(Data section Opens)
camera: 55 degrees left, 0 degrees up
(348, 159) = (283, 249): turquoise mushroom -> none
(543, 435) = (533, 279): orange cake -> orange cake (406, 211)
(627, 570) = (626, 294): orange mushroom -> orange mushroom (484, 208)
(Data section Closes)
- _The task_
Which lines above include "orange"? Show each of them by copying it.

- _Answer to this problem_
(543, 435) = (533, 279): orange cake -> orange cake (406, 211)
(627, 570) = (626, 294): orange mushroom -> orange mushroom (484, 208)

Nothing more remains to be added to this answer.